***** Information given
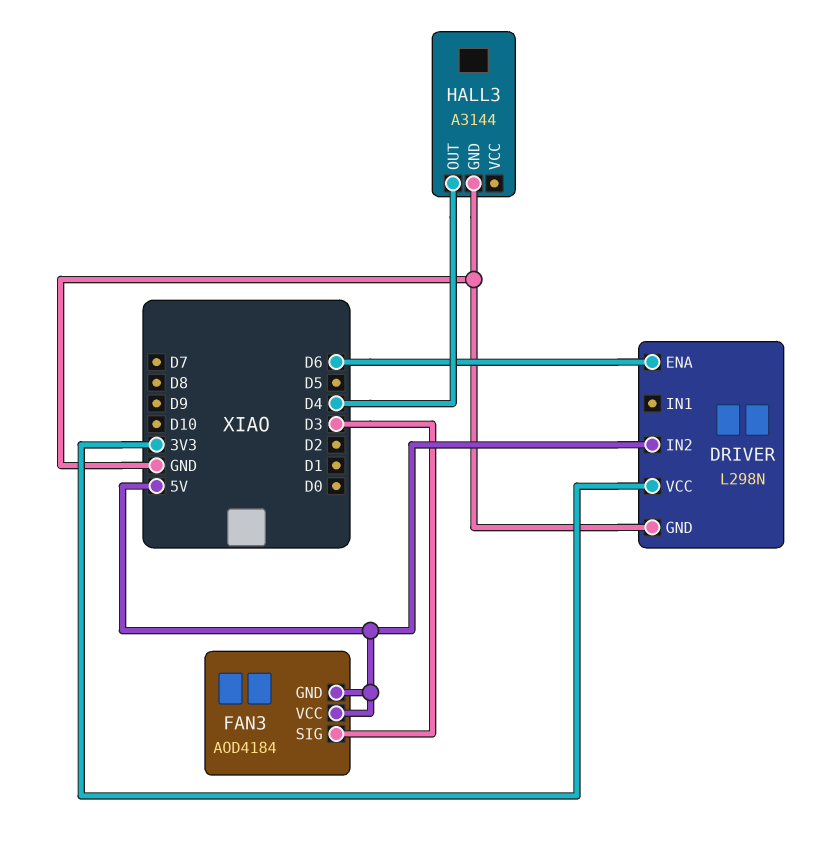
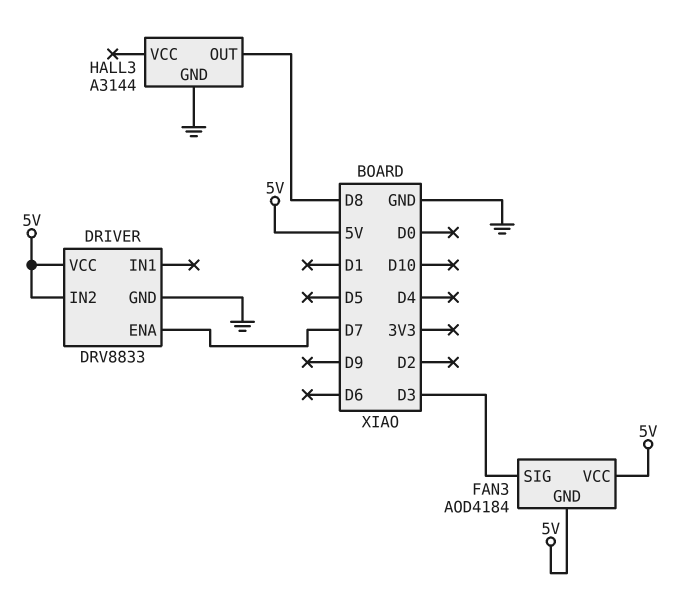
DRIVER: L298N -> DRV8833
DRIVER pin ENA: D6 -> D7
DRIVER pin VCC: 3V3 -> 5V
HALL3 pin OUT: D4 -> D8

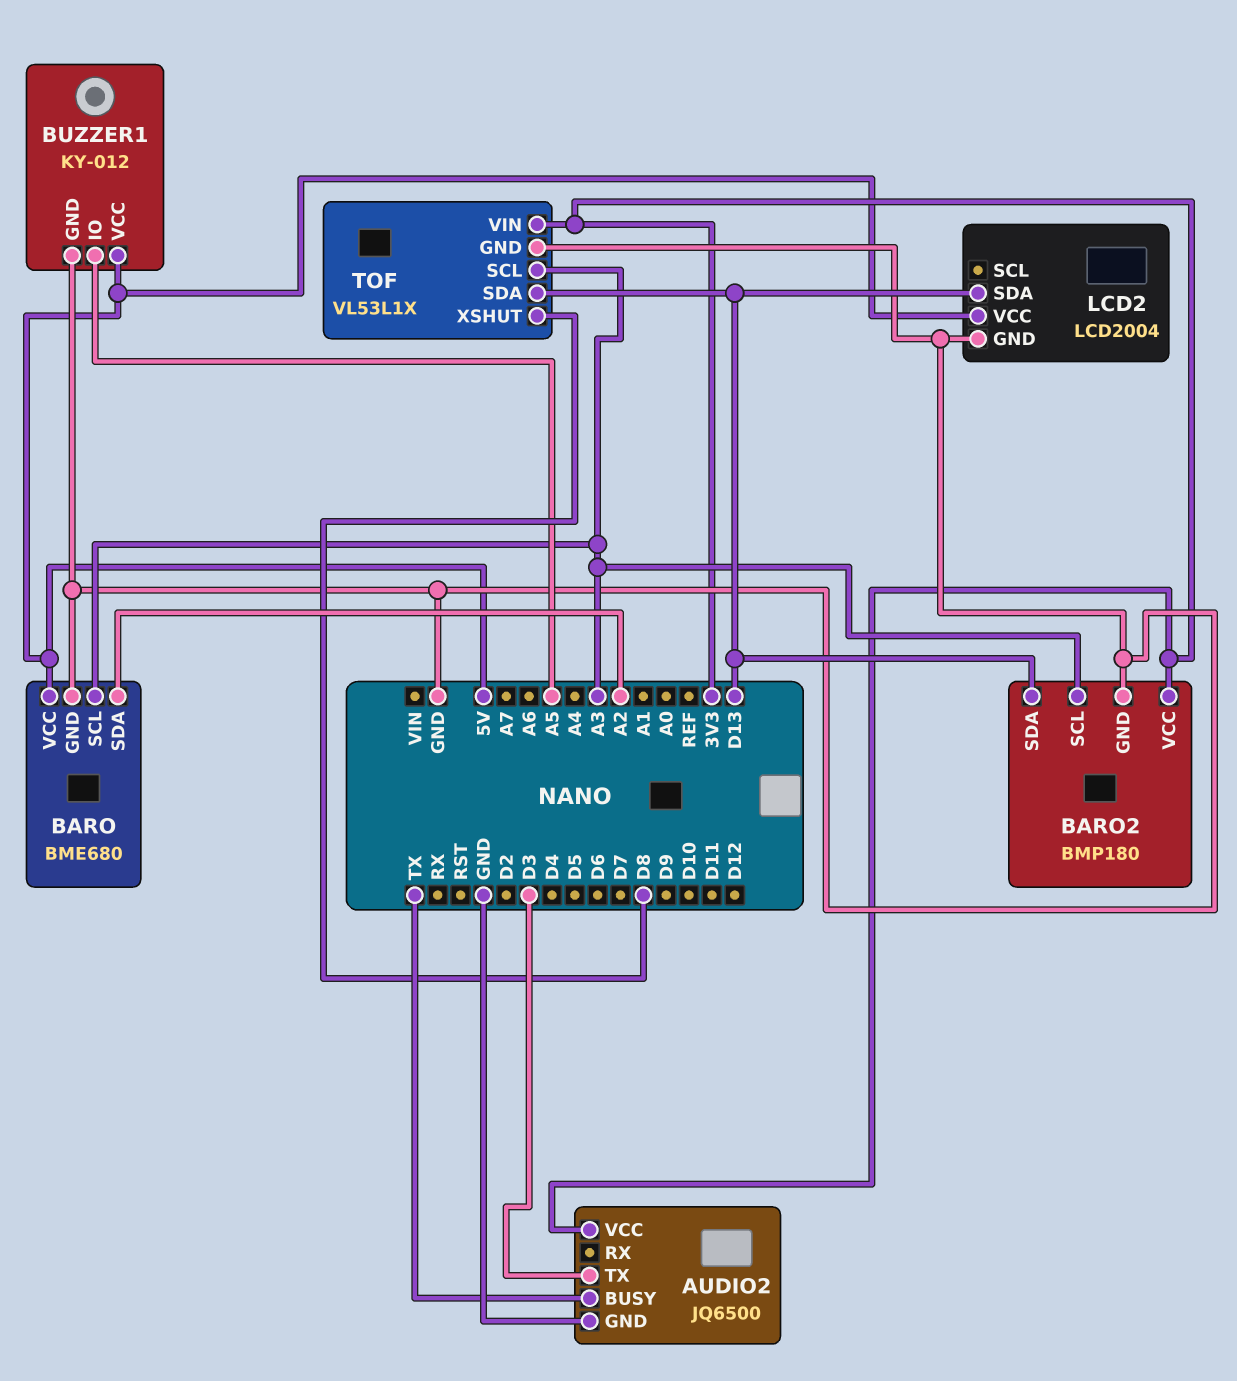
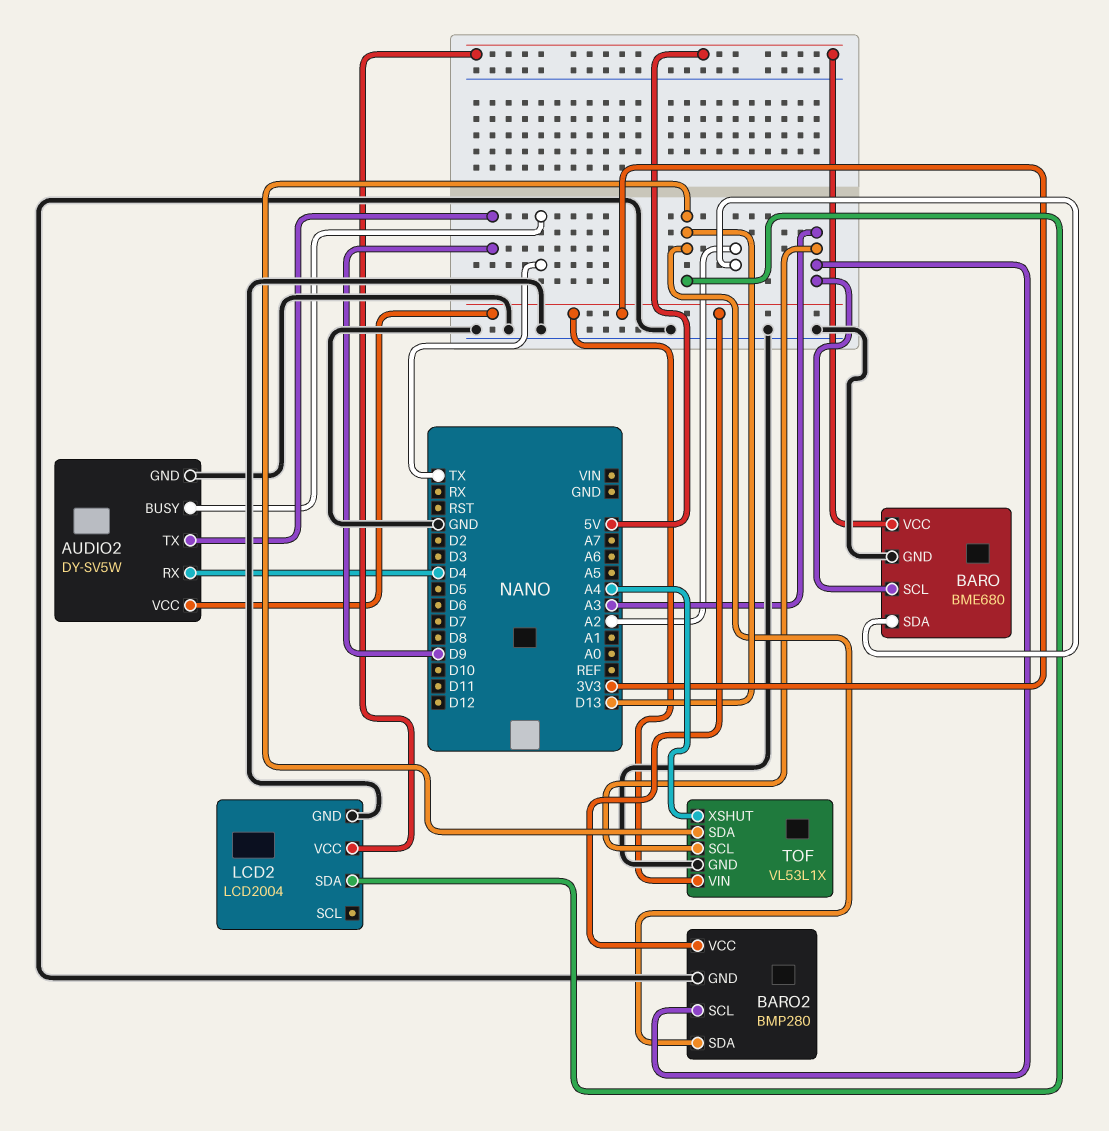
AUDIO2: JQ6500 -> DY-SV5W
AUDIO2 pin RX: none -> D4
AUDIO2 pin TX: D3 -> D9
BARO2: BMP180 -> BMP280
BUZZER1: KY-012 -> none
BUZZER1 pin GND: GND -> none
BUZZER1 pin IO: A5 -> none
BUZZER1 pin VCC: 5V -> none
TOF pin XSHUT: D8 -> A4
**********
Please output the entire listing above verbatim and omit its images.

DRIVER: L298N -> DRV8833
DRIVER pin ENA: D6 -> D7
DRIVER pin VCC: 3V3 -> 5V
HALL3 pin OUT: D4 -> D8

AUDIO2: JQ6500 -> DY-SV5W
AUDIO2 pin RX: none -> D4
AUDIO2 pin TX: D3 -> D9
BARO2: BMP180 -> BMP280
BUZZER1: KY-012 -> none
BUZZER1 pin GND: GND -> none
BUZZER1 pin IO: A5 -> none
BUZZER1 pin VCC: 5V -> none
TOF pin XSHUT: D8 -> A4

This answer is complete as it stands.